**Problem to work on**:
Where "white" occurs in a line of the entries below, copy that line.

**Data to use**:
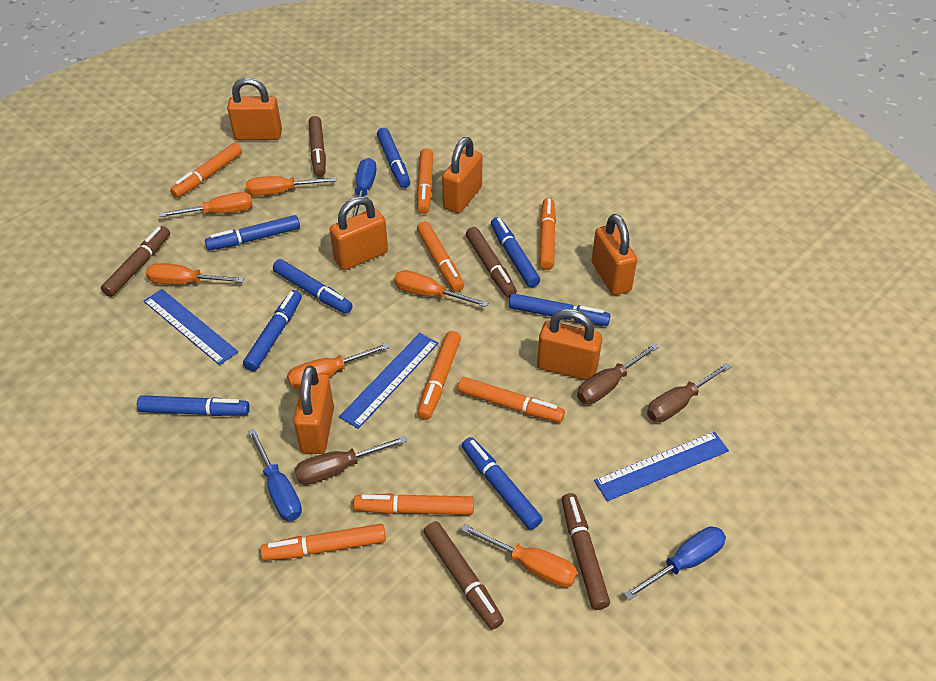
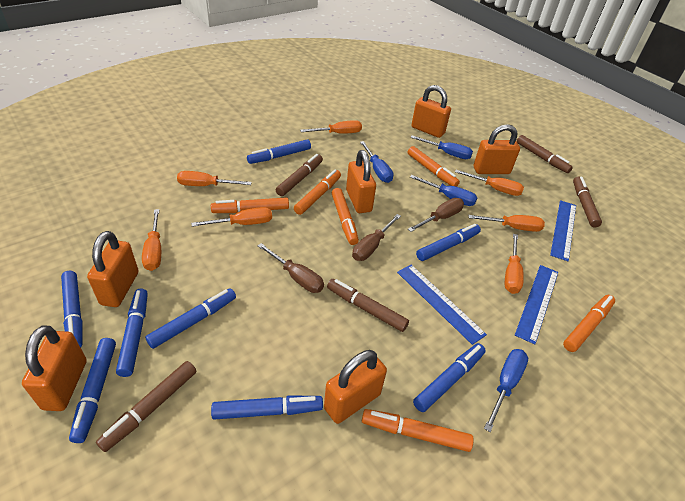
blue screwdriver: 3 -> 4
orange marker: 8 -> 6
orange screwdriver: 6 -> 7

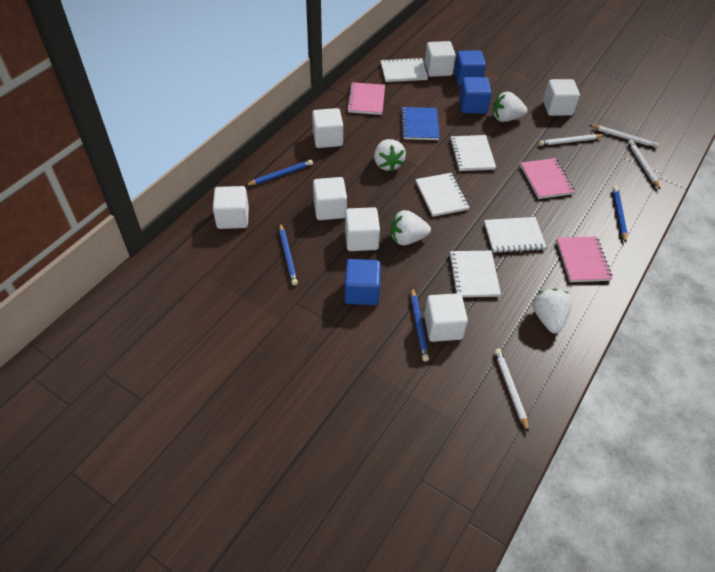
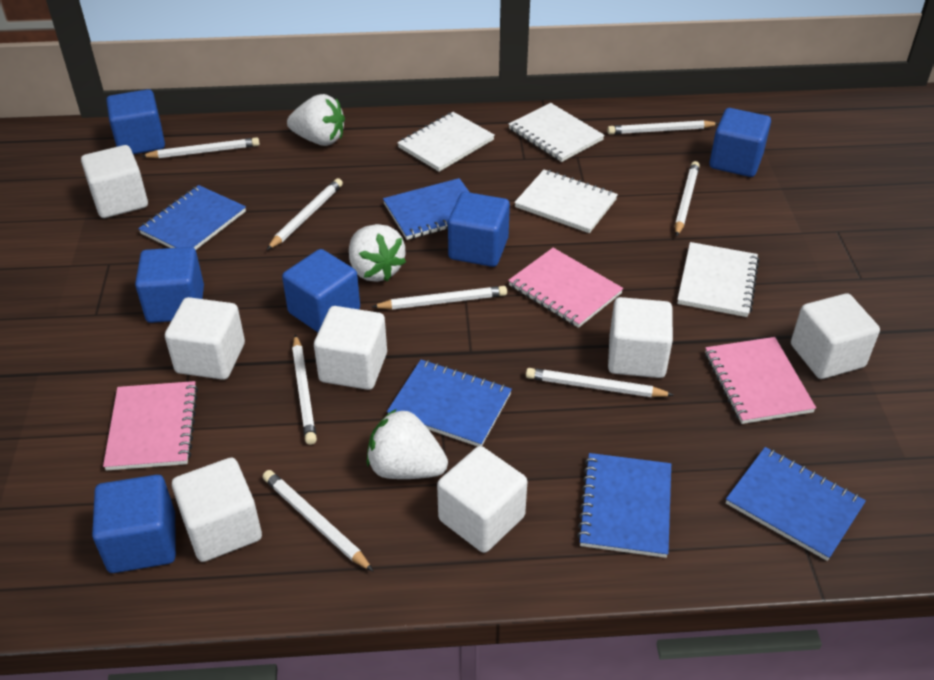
blue cube: 3 -> 6
blue notebook: 1 -> 5
blue pencil: 4 -> 0
white notebook: 5 -> 4
white pencil: 4 -> 8
white strawberry: 4 -> 3

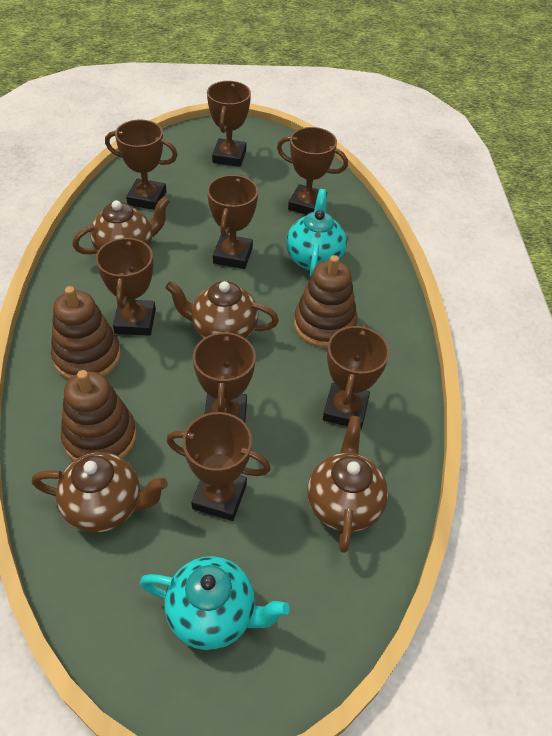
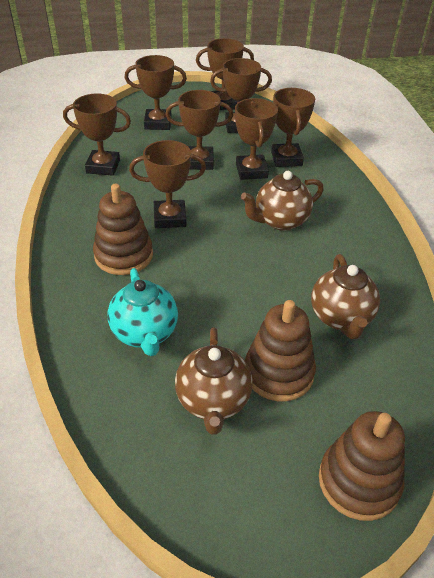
brown teapot: 4 -> 3
turquoise teapot: 2 -> 1

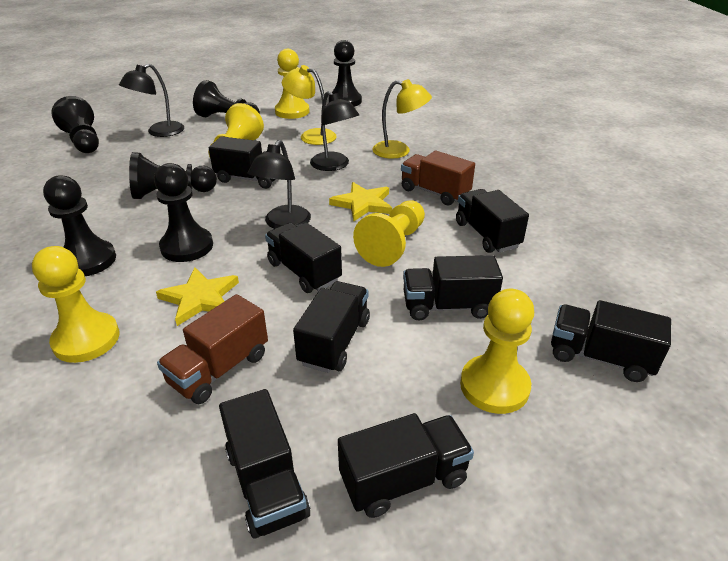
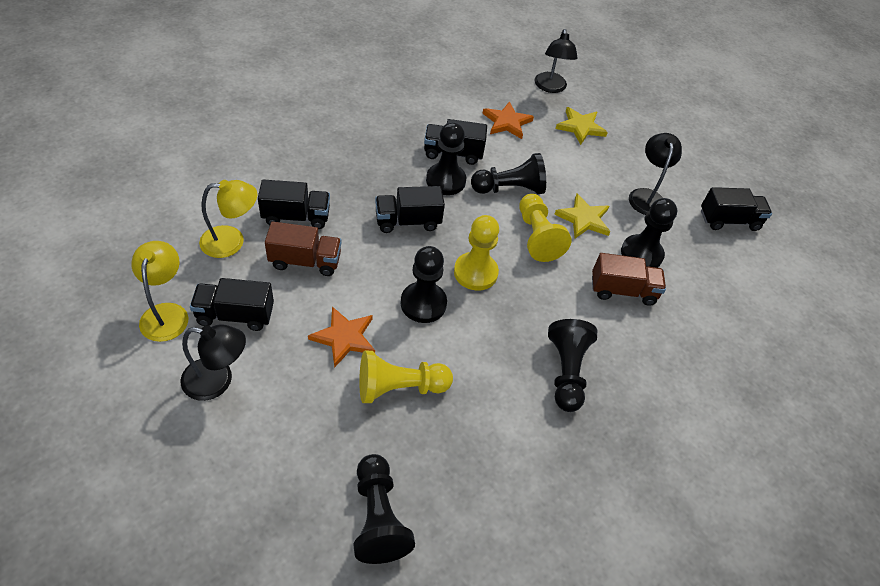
black truck: 8 -> 5
orange star: 0 -> 2
yellow pawn: 5 -> 3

**Answer box**:
white notebook: 5 -> 4
white pencil: 4 -> 8
white strawberry: 4 -> 3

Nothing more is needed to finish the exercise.